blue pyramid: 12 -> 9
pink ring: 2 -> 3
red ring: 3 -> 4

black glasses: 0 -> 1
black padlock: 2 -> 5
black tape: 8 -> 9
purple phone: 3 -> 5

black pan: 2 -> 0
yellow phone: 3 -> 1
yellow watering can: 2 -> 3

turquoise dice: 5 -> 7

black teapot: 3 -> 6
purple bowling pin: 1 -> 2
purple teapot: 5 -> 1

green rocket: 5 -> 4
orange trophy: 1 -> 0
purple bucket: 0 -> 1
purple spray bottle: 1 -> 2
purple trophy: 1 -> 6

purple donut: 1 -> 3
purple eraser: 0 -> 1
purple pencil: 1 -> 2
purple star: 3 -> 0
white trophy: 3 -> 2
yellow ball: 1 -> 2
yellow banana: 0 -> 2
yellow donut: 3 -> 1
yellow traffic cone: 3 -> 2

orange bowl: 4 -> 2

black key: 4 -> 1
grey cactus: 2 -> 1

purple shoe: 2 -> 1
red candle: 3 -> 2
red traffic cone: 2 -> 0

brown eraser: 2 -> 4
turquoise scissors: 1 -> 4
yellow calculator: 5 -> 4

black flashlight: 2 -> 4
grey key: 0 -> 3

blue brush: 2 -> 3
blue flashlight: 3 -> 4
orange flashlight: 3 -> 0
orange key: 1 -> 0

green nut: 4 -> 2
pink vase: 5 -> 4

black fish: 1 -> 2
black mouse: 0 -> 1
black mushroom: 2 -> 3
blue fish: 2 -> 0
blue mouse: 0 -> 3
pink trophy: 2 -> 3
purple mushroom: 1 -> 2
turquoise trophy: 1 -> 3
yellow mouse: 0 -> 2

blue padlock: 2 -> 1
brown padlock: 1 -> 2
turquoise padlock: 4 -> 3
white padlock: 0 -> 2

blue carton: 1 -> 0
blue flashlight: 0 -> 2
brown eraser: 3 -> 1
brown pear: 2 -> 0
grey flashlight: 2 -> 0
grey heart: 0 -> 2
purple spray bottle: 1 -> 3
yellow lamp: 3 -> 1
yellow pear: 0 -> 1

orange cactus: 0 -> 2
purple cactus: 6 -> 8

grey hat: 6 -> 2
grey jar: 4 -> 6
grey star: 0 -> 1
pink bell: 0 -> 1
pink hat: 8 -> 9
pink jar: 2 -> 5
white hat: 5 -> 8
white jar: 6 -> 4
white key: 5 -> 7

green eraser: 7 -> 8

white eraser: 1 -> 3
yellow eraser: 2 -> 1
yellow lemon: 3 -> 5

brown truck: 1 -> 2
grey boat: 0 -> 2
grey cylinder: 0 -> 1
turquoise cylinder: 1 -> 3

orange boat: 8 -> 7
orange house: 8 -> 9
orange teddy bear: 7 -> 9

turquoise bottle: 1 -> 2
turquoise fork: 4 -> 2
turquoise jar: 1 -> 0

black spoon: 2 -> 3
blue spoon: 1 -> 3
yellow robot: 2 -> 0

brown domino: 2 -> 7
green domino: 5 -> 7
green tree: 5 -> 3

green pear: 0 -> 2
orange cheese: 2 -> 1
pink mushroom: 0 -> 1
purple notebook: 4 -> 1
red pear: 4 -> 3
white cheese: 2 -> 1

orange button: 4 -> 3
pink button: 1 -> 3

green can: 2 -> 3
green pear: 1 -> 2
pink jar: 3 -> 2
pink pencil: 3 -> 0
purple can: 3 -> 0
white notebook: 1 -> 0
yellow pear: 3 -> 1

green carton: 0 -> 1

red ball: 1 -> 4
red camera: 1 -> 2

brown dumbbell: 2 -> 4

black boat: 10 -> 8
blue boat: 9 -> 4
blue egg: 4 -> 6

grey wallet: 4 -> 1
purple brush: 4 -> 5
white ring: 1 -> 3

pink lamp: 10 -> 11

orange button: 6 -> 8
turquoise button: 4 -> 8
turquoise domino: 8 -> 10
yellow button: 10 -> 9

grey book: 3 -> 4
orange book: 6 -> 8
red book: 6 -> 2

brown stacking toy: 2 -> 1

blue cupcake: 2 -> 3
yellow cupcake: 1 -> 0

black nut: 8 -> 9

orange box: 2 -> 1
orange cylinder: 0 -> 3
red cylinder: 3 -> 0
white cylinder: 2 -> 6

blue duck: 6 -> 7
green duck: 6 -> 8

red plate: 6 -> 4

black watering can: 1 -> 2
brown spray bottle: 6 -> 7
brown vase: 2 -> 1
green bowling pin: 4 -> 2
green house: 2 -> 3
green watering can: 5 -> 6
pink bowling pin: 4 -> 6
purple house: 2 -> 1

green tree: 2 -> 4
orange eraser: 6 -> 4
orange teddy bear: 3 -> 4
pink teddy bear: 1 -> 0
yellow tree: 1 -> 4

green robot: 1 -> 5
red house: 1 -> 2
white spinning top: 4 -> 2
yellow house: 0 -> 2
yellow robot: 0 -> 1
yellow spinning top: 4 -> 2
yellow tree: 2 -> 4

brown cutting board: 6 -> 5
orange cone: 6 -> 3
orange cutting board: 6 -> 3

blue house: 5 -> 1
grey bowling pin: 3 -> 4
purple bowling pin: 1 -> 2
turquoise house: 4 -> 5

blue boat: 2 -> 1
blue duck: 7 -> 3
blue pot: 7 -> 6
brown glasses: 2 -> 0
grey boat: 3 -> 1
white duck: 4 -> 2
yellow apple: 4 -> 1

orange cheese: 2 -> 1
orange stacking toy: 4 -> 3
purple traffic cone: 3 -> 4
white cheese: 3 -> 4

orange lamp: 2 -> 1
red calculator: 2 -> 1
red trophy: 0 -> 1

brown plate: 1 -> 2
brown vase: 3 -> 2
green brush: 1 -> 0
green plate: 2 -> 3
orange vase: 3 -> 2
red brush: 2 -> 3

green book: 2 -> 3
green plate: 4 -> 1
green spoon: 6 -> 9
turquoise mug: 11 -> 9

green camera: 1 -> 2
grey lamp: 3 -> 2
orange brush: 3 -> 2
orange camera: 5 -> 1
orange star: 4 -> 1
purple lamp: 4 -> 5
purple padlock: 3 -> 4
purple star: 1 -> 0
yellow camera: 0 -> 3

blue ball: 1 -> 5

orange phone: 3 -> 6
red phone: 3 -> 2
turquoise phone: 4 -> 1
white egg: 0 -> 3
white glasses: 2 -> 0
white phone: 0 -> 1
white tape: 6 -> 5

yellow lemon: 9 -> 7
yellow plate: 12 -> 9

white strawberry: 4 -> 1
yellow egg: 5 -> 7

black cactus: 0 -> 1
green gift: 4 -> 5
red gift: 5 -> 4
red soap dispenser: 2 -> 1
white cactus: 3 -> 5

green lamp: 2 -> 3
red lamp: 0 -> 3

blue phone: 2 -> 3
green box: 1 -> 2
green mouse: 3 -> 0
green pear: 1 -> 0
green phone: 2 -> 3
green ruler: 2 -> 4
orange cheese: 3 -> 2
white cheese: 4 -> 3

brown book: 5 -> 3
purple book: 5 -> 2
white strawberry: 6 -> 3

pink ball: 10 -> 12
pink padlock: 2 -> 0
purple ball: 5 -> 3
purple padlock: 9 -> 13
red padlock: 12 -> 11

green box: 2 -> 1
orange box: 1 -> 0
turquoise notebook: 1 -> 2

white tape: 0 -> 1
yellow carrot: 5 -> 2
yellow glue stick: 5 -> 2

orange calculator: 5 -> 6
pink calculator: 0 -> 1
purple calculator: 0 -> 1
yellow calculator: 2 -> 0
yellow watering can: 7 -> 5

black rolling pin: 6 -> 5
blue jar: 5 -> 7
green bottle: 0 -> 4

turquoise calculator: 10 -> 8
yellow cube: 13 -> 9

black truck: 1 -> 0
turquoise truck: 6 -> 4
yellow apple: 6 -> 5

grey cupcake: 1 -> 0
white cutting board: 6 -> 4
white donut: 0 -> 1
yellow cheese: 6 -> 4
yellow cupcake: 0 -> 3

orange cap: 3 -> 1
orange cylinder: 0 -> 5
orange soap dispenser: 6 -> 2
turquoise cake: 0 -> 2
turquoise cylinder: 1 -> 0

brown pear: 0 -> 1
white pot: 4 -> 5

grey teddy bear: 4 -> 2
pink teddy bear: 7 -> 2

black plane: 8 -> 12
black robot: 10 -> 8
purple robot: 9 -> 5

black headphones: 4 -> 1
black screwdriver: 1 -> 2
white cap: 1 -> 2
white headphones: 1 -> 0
============
- _About this exercise_: Wherever the line holding "green lamp: 2 -> 3" falls in the entries above, copy exactly from it through the line holding "purple padlock: 9 -> 13", inclusive, and add nothing.

- _Exercise result_:
green lamp: 2 -> 3
red lamp: 0 -> 3

blue phone: 2 -> 3
green box: 1 -> 2
green mouse: 3 -> 0
green pear: 1 -> 0
green phone: 2 -> 3
green ruler: 2 -> 4
orange cheese: 3 -> 2
white cheese: 4 -> 3

brown book: 5 -> 3
purple book: 5 -> 2
white strawberry: 6 -> 3

pink ball: 10 -> 12
pink padlock: 2 -> 0
purple ball: 5 -> 3
purple padlock: 9 -> 13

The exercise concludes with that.